→ **Source records**:
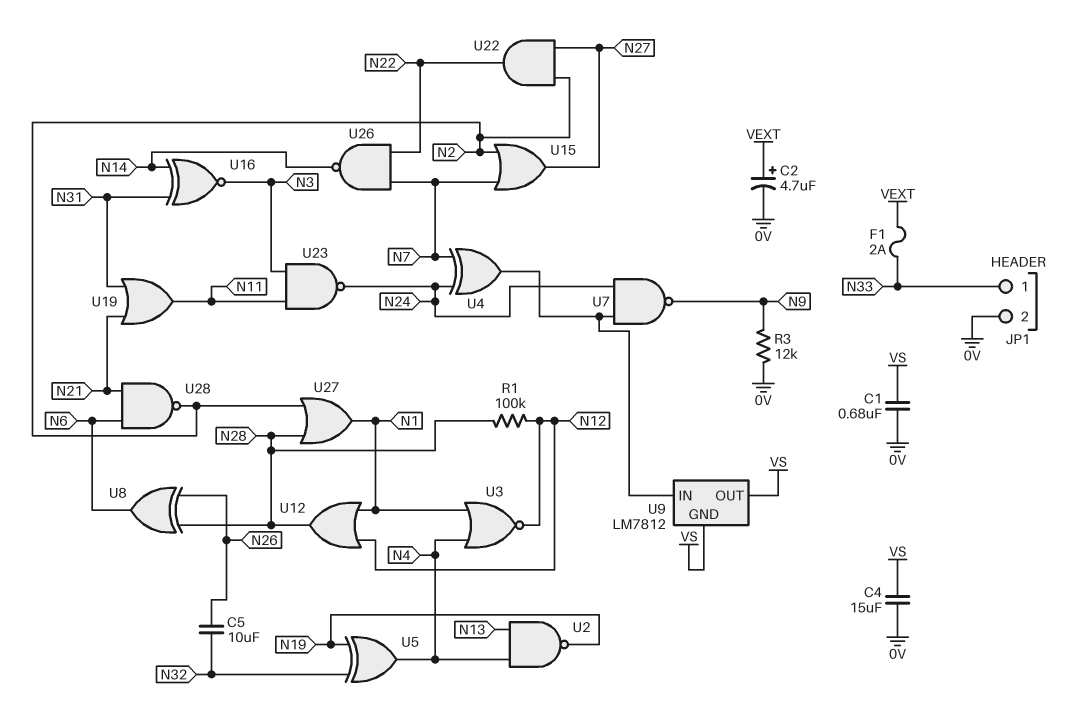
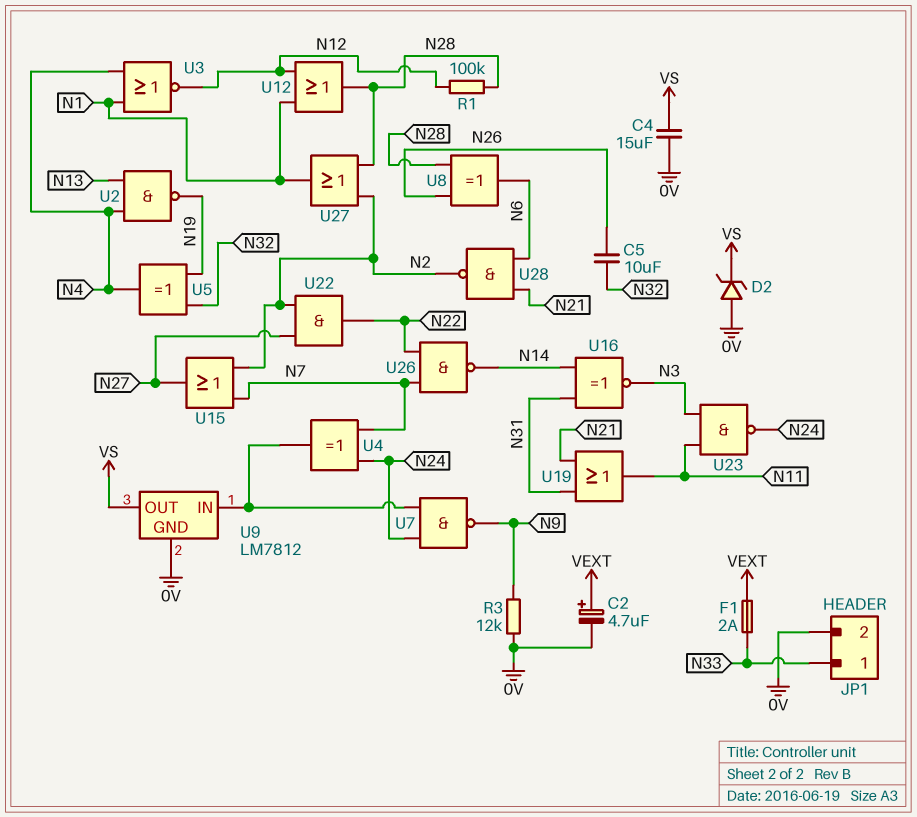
C1: 680nF (0V, VS) -> none
D2: none -> zener (A 0V, K VS)
U9 pin GND: VS -> 0V

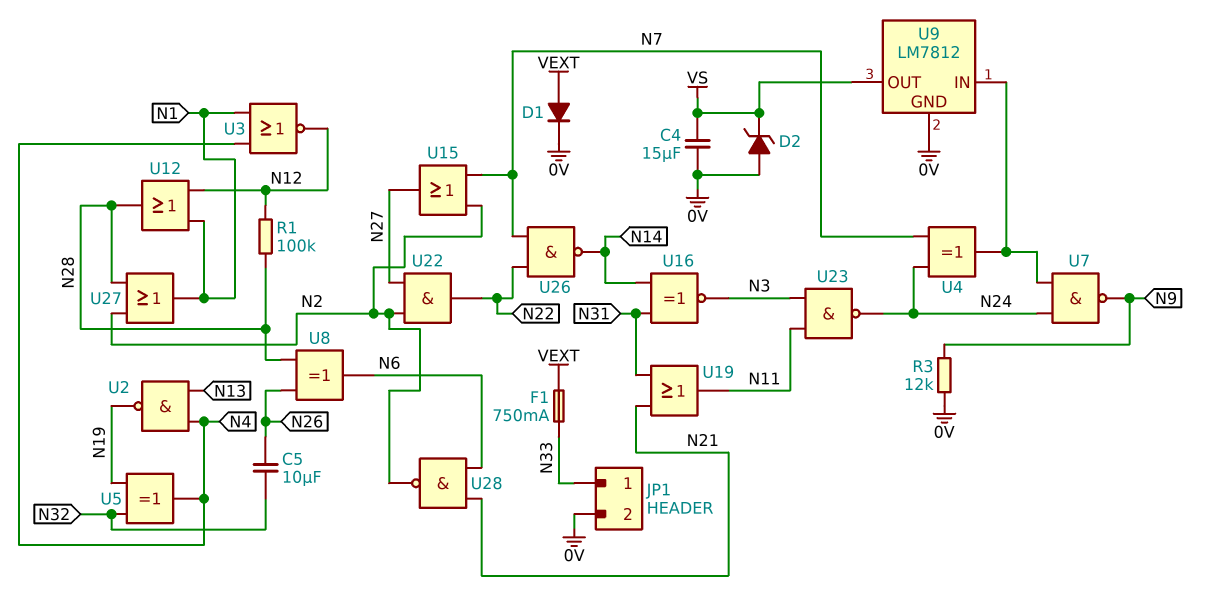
C2: 4.7uF (plus VEXT, minus 0V) -> none
D1: none -> diode (A VEXT, K 0V)
F1: 2A (N33, VEXT) -> 750mA (N33, VEXT)

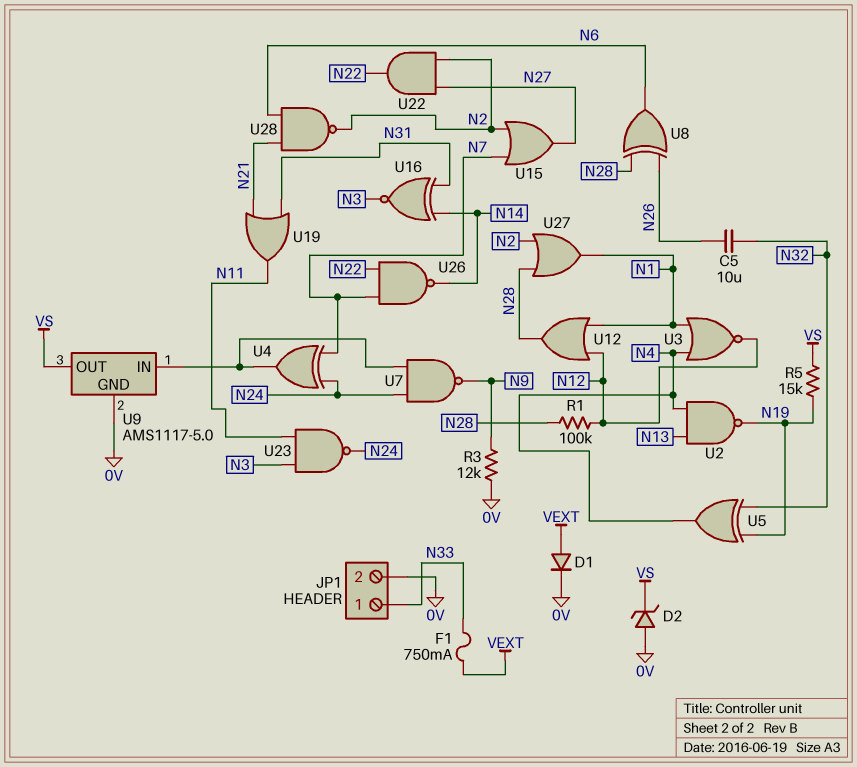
C4: 15uF (0V, VS) -> none
R5: none -> 15k (N19, VS)
U9: LM7812 -> AMS1117-5.0

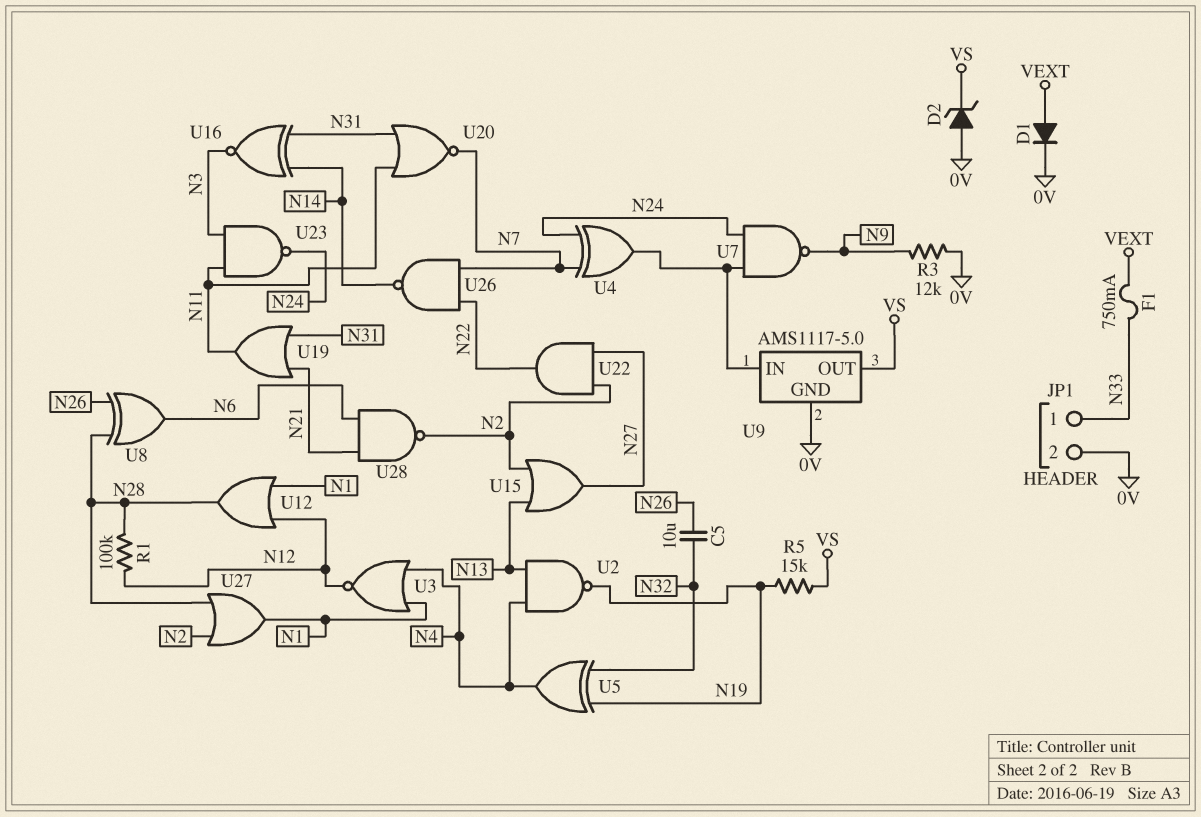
U15: OR (in N2, in N7, out N27) -> OR (in N2, in N13, out N27)
U20: none -> NOR (in N11, in N31, out N7)

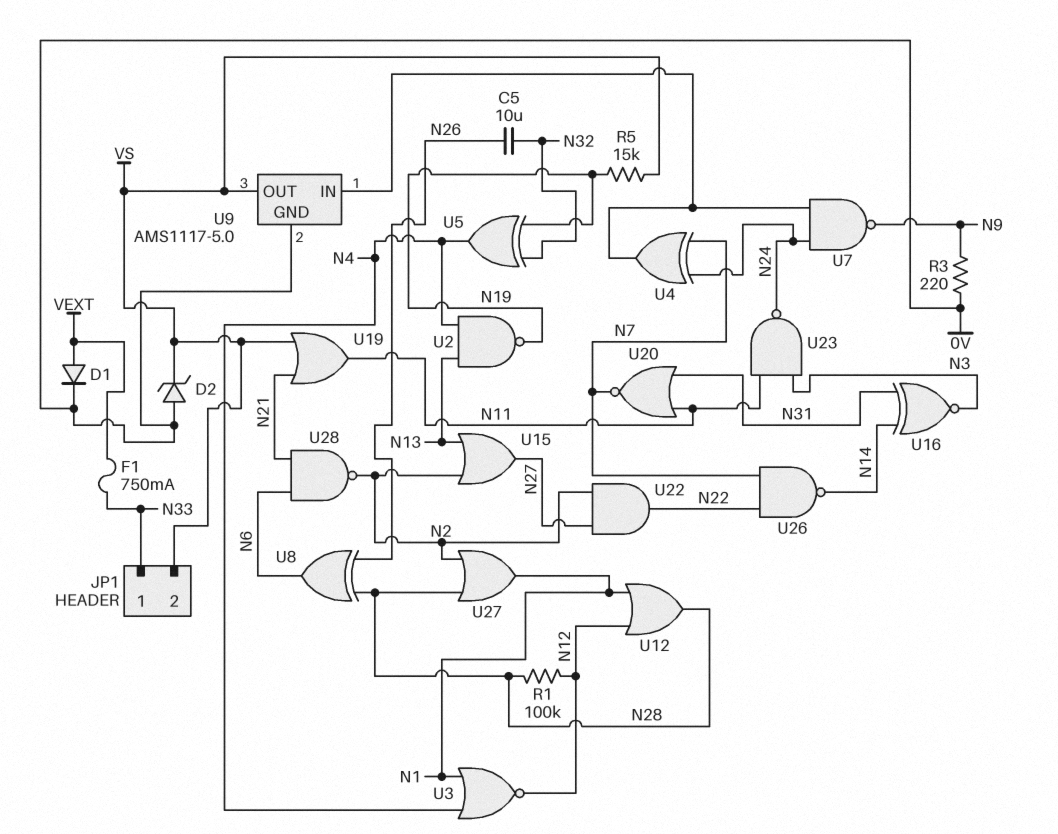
JP1 pin 2: 0V -> VS
R3: 12k (0V, N9) -> 220 (0V, N9)
U19: OR (in N21, in N31, out N11) -> OR (in N21, in VS, out N11)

→ **Directions**: Please copy exactly the lines from the one containing "F1: 2A (N33, VEXT) -> 750mA (N33, VEXT)" through the last line of the records, both ends included, and leave out any pictures.

→ **Your response**:
F1: 2A (N33, VEXT) -> 750mA (N33, VEXT)

C4: 15uF (0V, VS) -> none
R5: none -> 15k (N19, VS)
U9: LM7812 -> AMS1117-5.0

U15: OR (in N2, in N7, out N27) -> OR (in N2, in N13, out N27)
U20: none -> NOR (in N11, in N31, out N7)

JP1 pin 2: 0V -> VS
R3: 12k (0V, N9) -> 220 (0V, N9)
U19: OR (in N21, in N31, out N11) -> OR (in N21, in VS, out N11)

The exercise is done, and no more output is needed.